* _YOUR INSTRUCTIONS_:
All lines of the entries with "pencil" in them must be listed.

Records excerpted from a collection

◇ ◇ ◇

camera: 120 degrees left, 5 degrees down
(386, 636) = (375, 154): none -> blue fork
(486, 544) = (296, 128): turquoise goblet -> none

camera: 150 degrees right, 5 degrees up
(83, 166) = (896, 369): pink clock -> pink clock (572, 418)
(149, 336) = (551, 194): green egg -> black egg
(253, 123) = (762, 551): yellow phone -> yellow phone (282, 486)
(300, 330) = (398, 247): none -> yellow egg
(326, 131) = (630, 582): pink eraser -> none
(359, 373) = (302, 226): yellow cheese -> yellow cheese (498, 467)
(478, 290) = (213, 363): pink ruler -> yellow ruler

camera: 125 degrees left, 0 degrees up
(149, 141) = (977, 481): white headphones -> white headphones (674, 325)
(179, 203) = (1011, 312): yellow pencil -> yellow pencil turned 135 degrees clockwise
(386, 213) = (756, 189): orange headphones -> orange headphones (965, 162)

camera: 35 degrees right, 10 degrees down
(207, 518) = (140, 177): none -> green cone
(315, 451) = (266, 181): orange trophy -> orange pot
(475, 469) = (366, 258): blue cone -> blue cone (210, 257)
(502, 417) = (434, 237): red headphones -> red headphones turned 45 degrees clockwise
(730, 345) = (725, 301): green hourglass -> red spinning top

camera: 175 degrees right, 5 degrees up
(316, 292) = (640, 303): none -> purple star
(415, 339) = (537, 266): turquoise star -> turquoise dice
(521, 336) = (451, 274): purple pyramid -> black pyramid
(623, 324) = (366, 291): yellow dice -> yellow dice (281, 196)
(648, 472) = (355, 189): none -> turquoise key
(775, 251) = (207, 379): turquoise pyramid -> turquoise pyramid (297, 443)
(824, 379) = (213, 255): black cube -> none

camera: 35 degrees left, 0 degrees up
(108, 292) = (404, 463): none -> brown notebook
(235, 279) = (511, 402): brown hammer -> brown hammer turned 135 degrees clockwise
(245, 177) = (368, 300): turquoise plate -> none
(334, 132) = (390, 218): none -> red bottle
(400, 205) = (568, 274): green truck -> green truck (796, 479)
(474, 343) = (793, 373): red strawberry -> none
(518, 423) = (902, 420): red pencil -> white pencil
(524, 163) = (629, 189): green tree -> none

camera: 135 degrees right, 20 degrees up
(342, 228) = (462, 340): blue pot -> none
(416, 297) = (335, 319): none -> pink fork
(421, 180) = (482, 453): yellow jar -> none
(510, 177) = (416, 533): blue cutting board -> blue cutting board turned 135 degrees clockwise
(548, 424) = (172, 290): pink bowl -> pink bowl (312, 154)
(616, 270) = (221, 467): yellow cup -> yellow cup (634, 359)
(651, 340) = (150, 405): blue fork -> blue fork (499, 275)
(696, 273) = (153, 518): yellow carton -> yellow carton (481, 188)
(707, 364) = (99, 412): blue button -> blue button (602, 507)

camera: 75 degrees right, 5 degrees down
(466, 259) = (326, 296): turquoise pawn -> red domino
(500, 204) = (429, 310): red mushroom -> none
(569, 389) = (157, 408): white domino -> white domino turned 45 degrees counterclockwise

◇ ◇ ◇

* _ANSWER SECTION_:
(179, 203) = (1011, 312): yellow pencil -> yellow pencil turned 135 degrees clockwise
(518, 423) = (902, 420): red pencil -> white pencil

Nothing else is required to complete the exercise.